Copy every line from the data below in which the string "none" can be found.

(Version comparison data)
Segment Open
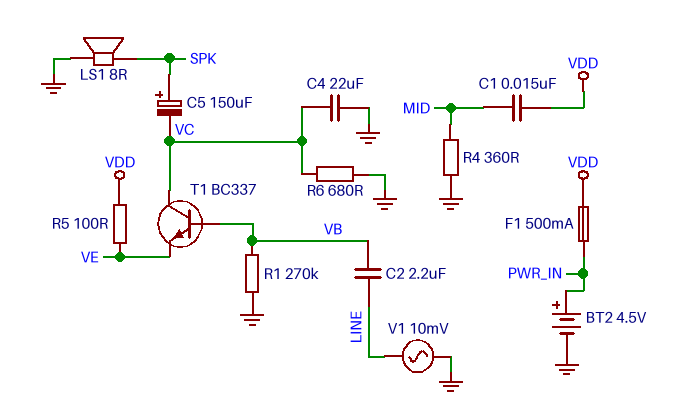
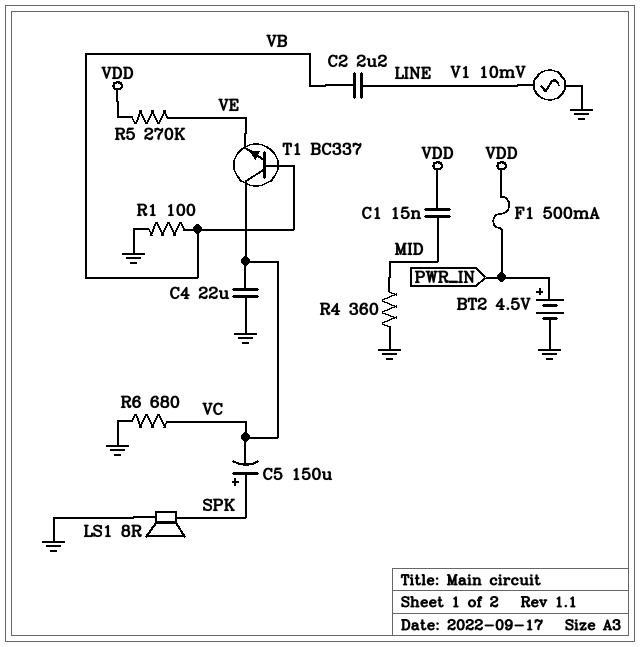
R1: 270k (GND, VB) -> 100 (GND, VB)
R5: 100 (VDD, VE) -> 270k (VDD, VE)

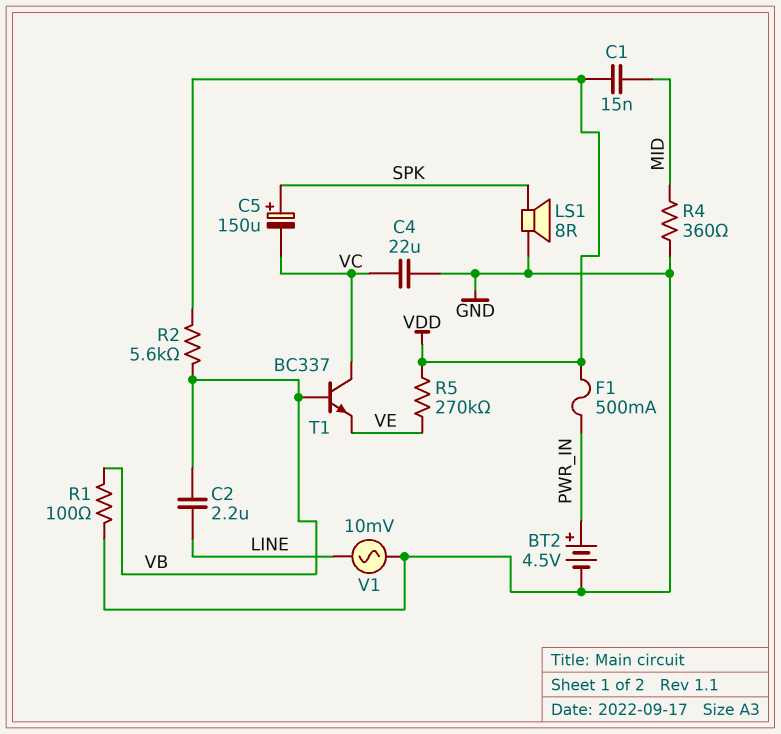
R2: none -> 5.6k (VB, VDD)
R6: 680 (GND, VC) -> none

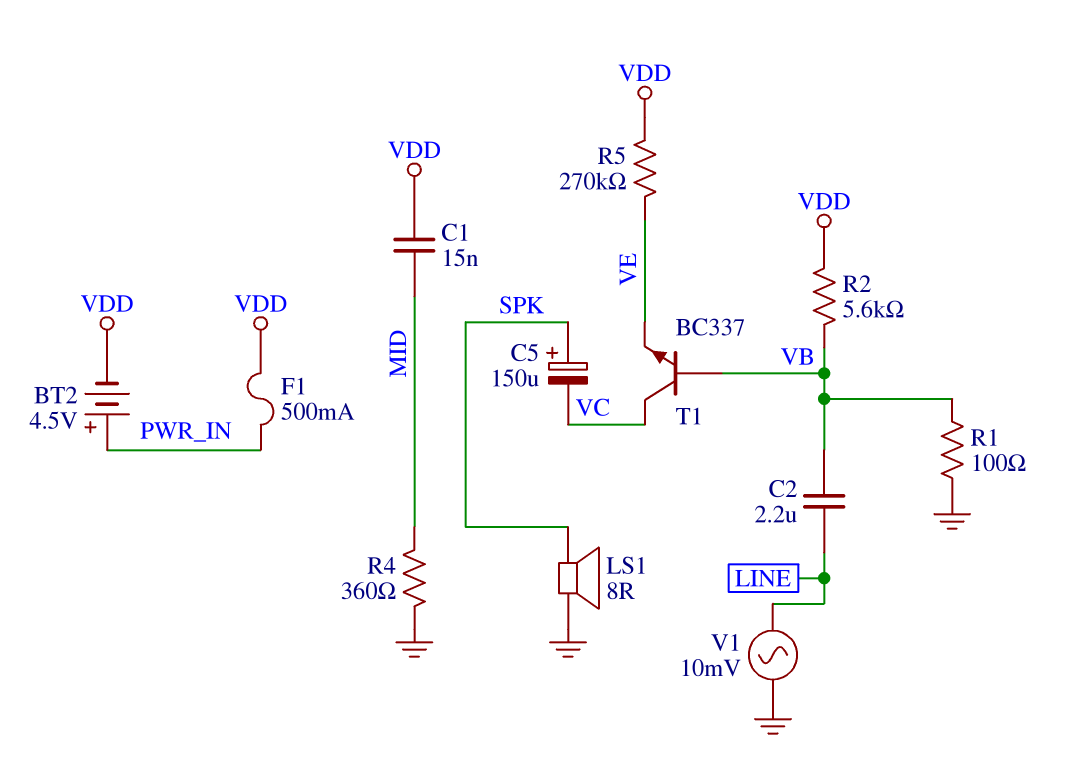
BT2: 4.5V (plus PWR_IN, minus GND) -> 4.5V (plus PWR_IN, minus VDD)
C4: 22uF (GND, VC) -> none

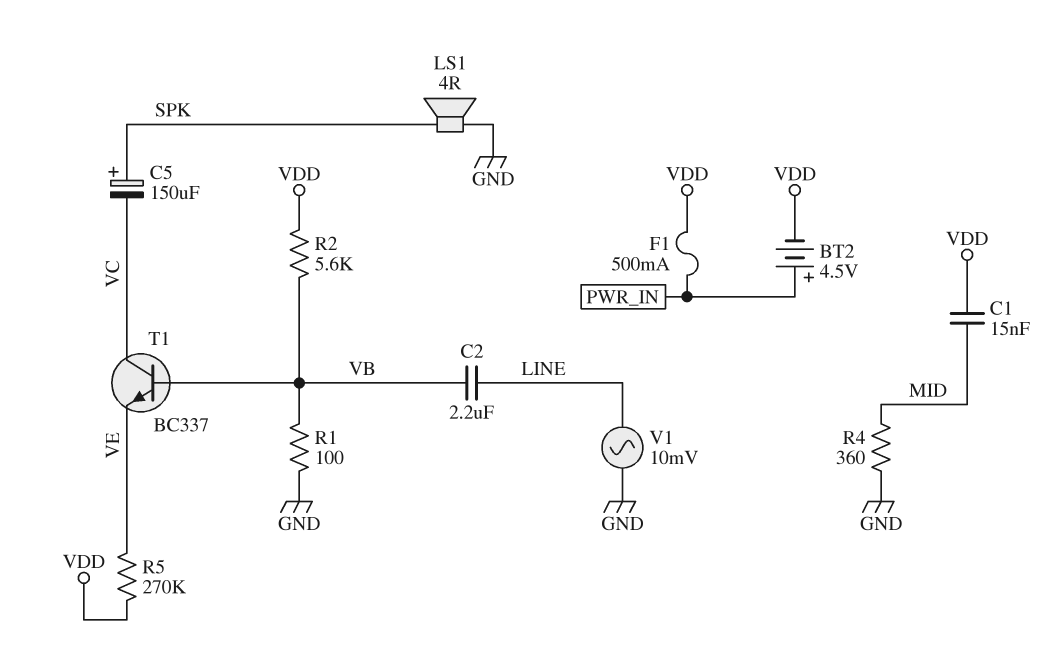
LS1: speaker 8R (GND, SPK) -> speaker 4R (GND, SPK)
Segment Closed
• **Output for this task**:
R2: none -> 5.6k (VB, VDD)
R6: 680 (GND, VC) -> none
C4: 22uF (GND, VC) -> none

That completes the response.